→ **The problem**:
Type out the entries again, keeping every word unchanged.

= = =

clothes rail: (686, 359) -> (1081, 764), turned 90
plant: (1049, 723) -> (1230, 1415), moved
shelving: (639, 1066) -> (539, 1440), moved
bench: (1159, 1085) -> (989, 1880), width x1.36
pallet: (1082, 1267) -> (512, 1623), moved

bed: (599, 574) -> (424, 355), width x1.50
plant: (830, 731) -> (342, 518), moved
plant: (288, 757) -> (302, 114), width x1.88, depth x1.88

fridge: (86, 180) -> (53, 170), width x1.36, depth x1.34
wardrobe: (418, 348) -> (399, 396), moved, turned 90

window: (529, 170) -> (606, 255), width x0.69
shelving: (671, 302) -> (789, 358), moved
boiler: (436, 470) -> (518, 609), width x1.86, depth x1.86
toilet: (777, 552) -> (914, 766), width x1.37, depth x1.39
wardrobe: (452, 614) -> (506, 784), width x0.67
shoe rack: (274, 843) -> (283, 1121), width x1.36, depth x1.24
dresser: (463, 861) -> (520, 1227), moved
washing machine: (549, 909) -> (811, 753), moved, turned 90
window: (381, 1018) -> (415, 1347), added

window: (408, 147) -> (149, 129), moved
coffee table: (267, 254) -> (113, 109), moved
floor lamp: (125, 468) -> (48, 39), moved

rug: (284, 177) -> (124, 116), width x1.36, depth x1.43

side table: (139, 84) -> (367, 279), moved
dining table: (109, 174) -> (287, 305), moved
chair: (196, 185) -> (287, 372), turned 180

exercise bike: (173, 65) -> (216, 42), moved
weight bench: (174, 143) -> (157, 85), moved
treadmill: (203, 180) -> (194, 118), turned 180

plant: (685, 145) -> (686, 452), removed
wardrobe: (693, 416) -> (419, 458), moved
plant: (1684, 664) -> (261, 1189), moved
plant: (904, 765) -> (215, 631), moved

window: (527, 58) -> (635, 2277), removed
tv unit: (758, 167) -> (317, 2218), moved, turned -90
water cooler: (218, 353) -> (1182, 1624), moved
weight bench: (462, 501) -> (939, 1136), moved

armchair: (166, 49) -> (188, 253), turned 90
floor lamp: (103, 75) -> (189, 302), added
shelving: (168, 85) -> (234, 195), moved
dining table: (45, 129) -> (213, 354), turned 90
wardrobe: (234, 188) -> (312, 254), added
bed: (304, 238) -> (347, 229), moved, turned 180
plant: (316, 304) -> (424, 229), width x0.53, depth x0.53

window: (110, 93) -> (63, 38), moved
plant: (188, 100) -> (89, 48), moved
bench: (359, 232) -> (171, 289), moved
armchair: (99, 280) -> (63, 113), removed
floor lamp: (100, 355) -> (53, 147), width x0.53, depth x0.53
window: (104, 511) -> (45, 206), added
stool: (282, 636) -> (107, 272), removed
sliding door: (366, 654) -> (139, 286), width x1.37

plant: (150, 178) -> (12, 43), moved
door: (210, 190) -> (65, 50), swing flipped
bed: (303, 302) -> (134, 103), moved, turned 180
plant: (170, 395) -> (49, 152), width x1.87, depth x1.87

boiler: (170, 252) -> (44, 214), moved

= = =

→ **Exercise result**:
clothes rail: (686, 359) -> (1081, 764), turned 90
plant: (1049, 723) -> (1230, 1415), moved
shelving: (639, 1066) -> (539, 1440), moved
bench: (1159, 1085) -> (989, 1880), width x1.36
pallet: (1082, 1267) -> (512, 1623), moved

bed: (599, 574) -> (424, 355), width x1.50
plant: (830, 731) -> (342, 518), moved
plant: (288, 757) -> (302, 114), width x1.88, depth x1.88

fridge: (86, 180) -> (53, 170), width x1.36, depth x1.34
wardrobe: (418, 348) -> (399, 396), moved, turned 90

window: (529, 170) -> (606, 255), width x0.69
shelving: (671, 302) -> (789, 358), moved
boiler: (436, 470) -> (518, 609), width x1.86, depth x1.86
toilet: (777, 552) -> (914, 766), width x1.37, depth x1.39
wardrobe: (452, 614) -> (506, 784), width x0.67
shoe rack: (274, 843) -> (283, 1121), width x1.36, depth x1.24
dresser: (463, 861) -> (520, 1227), moved
washing machine: (549, 909) -> (811, 753), moved, turned 90
window: (381, 1018) -> (415, 1347), added

window: (408, 147) -> (149, 129), moved
coffee table: (267, 254) -> (113, 109), moved
floor lamp: (125, 468) -> (48, 39), moved

rug: (284, 177) -> (124, 116), width x1.36, depth x1.43

side table: (139, 84) -> (367, 279), moved
dining table: (109, 174) -> (287, 305), moved
chair: (196, 185) -> (287, 372), turned 180

exercise bike: (173, 65) -> (216, 42), moved
weight bench: (174, 143) -> (157, 85), moved
treadmill: (203, 180) -> (194, 118), turned 180

plant: (685, 145) -> (686, 452), removed
wardrobe: (693, 416) -> (419, 458), moved
plant: (1684, 664) -> (261, 1189), moved
plant: (904, 765) -> (215, 631), moved

window: (527, 58) -> (635, 2277), removed
tv unit: (758, 167) -> (317, 2218), moved, turned -90
water cooler: (218, 353) -> (1182, 1624), moved
weight bench: (462, 501) -> (939, 1136), moved

armchair: (166, 49) -> (188, 253), turned 90
floor lamp: (103, 75) -> (189, 302), added
shelving: (168, 85) -> (234, 195), moved
dining table: (45, 129) -> (213, 354), turned 90
wardrobe: (234, 188) -> (312, 254), added
bed: (304, 238) -> (347, 229), moved, turned 180
plant: (316, 304) -> (424, 229), width x0.53, depth x0.53

window: (110, 93) -> (63, 38), moved
plant: (188, 100) -> (89, 48), moved
bench: (359, 232) -> (171, 289), moved
armchair: (99, 280) -> (63, 113), removed
floor lamp: (100, 355) -> (53, 147), width x0.53, depth x0.53
window: (104, 511) -> (45, 206), added
stool: (282, 636) -> (107, 272), removed
sliding door: (366, 654) -> (139, 286), width x1.37

plant: (150, 178) -> (12, 43), moved
door: (210, 190) -> (65, 50), swing flipped
bed: (303, 302) -> (134, 103), moved, turned 180
plant: (170, 395) -> (49, 152), width x1.87, depth x1.87

boiler: (170, 252) -> (44, 214), moved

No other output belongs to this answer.